__INFORMATION SUPPLIED__:
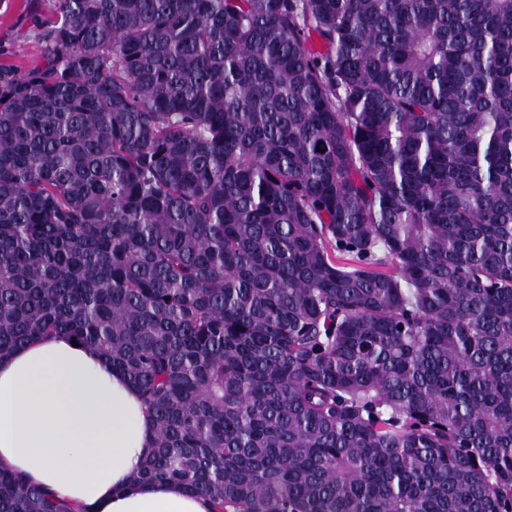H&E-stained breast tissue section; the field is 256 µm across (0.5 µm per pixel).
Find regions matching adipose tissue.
Returning a JSON list of instances; mask_svg holds the SVG:
<instances>
[{
	"label": "adipose tissue",
	"mask_w": 512,
	"mask_h": 512,
	"mask_svg": "<svg viewBox=\"0 0 512 512\" xmlns=\"http://www.w3.org/2000/svg\"><path fill=\"white\" fill-rule=\"evenodd\" d=\"M152 443L147 409L101 355L71 338L0 360V467L84 512H209L169 481L131 482Z\"/></svg>",
	"instance_id": "obj_1"
}]
</instances>
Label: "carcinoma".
<instances>
[{
    "label": "carcinoma",
    "mask_w": 512,
    "mask_h": 512,
    "mask_svg": "<svg viewBox=\"0 0 512 512\" xmlns=\"http://www.w3.org/2000/svg\"><path fill=\"white\" fill-rule=\"evenodd\" d=\"M51 3L0 360L111 359L132 481L215 512H512V0ZM0 512L81 510L1 469Z\"/></svg>",
    "instance_id": "carcinoma-1"
}]
</instances>
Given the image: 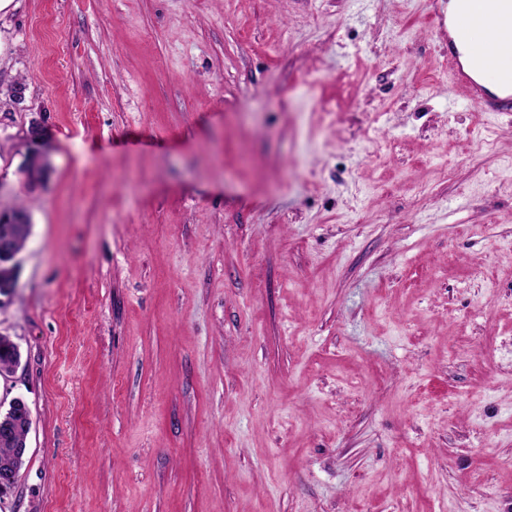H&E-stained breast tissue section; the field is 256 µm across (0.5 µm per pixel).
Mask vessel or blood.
<instances>
[{
  "mask_svg": "<svg viewBox=\"0 0 512 512\" xmlns=\"http://www.w3.org/2000/svg\"><path fill=\"white\" fill-rule=\"evenodd\" d=\"M457 10L447 27L438 28L439 37L448 44V68L455 84L482 112H512V71H503L497 90H490L480 81L483 68L492 64L488 53L475 54L462 61L457 45L466 41L474 29L490 32L512 30V0H457Z\"/></svg>",
  "mask_w": 512,
  "mask_h": 512,
  "instance_id": "b4317fda",
  "label": "vessel or blood"
}]
</instances>
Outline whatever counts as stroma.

__WHAT YOU WILL DO__: Quote, without any change, each line from the one that contains "Mask vessel or blood." through the end of the material.

__IN RESPONSE__:
Mask vessel or blood.
<instances>
[{
  "mask_svg": "<svg viewBox=\"0 0 512 512\" xmlns=\"http://www.w3.org/2000/svg\"><path fill=\"white\" fill-rule=\"evenodd\" d=\"M457 10L447 27L438 28L439 37L448 44V68L455 84L482 112H512V71H503L497 90H490L480 81L483 68L492 64L488 53L475 54L462 61L457 45L466 41L474 29L490 32L512 30V0H457Z\"/></svg>",
  "mask_w": 512,
  "mask_h": 512,
  "instance_id": "b4317fda",
  "label": "vessel or blood"
}]
</instances>
Outline whatever counts as stroma.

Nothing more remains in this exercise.